Object state change records:
==========
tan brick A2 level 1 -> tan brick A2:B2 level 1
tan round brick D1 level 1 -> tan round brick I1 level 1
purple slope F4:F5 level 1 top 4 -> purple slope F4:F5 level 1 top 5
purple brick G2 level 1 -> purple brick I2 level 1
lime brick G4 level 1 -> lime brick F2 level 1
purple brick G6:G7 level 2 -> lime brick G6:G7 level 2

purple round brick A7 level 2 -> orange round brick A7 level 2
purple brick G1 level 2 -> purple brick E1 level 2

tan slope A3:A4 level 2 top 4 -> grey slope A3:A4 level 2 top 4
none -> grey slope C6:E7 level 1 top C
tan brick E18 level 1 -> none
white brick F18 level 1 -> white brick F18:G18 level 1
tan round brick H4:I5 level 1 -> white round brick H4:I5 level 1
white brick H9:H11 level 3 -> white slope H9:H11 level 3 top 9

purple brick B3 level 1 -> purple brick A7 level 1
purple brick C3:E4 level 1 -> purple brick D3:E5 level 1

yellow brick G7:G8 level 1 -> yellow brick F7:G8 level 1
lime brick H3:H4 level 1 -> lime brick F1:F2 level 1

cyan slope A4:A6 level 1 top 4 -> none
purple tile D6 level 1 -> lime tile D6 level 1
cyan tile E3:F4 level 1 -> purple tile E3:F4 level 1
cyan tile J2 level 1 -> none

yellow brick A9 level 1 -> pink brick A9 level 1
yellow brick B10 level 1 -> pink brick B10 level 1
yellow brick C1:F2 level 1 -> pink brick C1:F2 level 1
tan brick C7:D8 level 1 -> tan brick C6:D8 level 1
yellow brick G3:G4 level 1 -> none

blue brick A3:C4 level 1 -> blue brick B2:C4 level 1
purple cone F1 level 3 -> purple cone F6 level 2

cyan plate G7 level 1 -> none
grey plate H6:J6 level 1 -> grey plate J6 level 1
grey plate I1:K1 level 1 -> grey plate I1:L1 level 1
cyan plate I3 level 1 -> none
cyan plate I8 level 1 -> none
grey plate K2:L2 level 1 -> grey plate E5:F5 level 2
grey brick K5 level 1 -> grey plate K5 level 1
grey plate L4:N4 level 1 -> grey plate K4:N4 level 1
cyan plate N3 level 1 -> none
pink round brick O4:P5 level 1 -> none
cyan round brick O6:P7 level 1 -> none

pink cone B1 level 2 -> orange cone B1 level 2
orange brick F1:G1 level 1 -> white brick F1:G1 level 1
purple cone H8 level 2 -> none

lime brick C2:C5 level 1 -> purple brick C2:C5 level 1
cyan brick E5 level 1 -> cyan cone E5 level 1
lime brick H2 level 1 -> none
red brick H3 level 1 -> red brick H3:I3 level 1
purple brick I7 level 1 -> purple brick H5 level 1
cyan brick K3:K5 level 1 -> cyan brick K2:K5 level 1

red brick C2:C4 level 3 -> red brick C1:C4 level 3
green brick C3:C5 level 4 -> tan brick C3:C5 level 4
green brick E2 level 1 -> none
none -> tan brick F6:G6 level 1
==========
## WORK REQUEST
Each line of the records above must be copied exactly.

## WRITTEN RESPONSE
tan brick A2 level 1 -> tan brick A2:B2 level 1
tan round brick D1 level 1 -> tan round brick I1 level 1
purple slope F4:F5 level 1 top 4 -> purple slope F4:F5 level 1 top 5
purple brick G2 level 1 -> purple brick I2 level 1
lime brick G4 level 1 -> lime brick F2 level 1
purple brick G6:G7 level 2 -> lime brick G6:G7 level 2

purple round brick A7 level 2 -> orange round brick A7 level 2
purple brick G1 level 2 -> purple brick E1 level 2

tan slope A3:A4 level 2 top 4 -> grey slope A3:A4 level 2 top 4
none -> grey slope C6:E7 level 1 top C
tan brick E18 level 1 -> none
white brick F18 level 1 -> white brick F18:G18 level 1
tan round brick H4:I5 level 1 -> white round brick H4:I5 level 1
white brick H9:H11 level 3 -> white slope H9:H11 level 3 top 9

purple brick B3 level 1 -> purple brick A7 level 1
purple brick C3:E4 level 1 -> purple brick D3:E5 level 1

yellow brick G7:G8 level 1 -> yellow brick F7:G8 level 1
lime brick H3:H4 level 1 -> lime brick F1:F2 level 1

cyan slope A4:A6 level 1 top 4 -> none
purple tile D6 level 1 -> lime tile D6 level 1
cyan tile E3:F4 level 1 -> purple tile E3:F4 level 1
cyan tile J2 level 1 -> none

yellow brick A9 level 1 -> pink brick A9 level 1
yellow brick B10 level 1 -> pink brick B10 level 1
yellow brick C1:F2 level 1 -> pink brick C1:F2 level 1
tan brick C7:D8 level 1 -> tan brick C6:D8 level 1
yellow brick G3:G4 level 1 -> none

blue brick A3:C4 level 1 -> blue brick B2:C4 level 1
purple cone F1 level 3 -> purple cone F6 level 2

cyan plate G7 level 1 -> none
grey plate H6:J6 level 1 -> grey plate J6 level 1
grey plate I1:K1 level 1 -> grey plate I1:L1 level 1
cyan plate I3 level 1 -> none
cyan plate I8 level 1 -> none
grey plate K2:L2 level 1 -> grey plate E5:F5 level 2
grey brick K5 level 1 -> grey plate K5 level 1
grey plate L4:N4 level 1 -> grey plate K4:N4 level 1
cyan plate N3 level 1 -> none
pink round brick O4:P5 level 1 -> none
cyan round brick O6:P7 level 1 -> none

pink cone B1 level 2 -> orange cone B1 level 2
orange brick F1:G1 level 1 -> white brick F1:G1 level 1
purple cone H8 level 2 -> none

lime brick C2:C5 level 1 -> purple brick C2:C5 level 1
cyan brick E5 level 1 -> cyan cone E5 level 1
lime brick H2 level 1 -> none
red brick H3 level 1 -> red brick H3:I3 level 1
purple brick I7 level 1 -> purple brick H5 level 1
cyan brick K3:K5 level 1 -> cyan brick K2:K5 level 1

red brick C2:C4 level 3 -> red brick C1:C4 level 3
green brick C3:C5 level 4 -> tan brick C3:C5 level 4
green brick E2 level 1 -> none
none -> tan brick F6:G6 level 1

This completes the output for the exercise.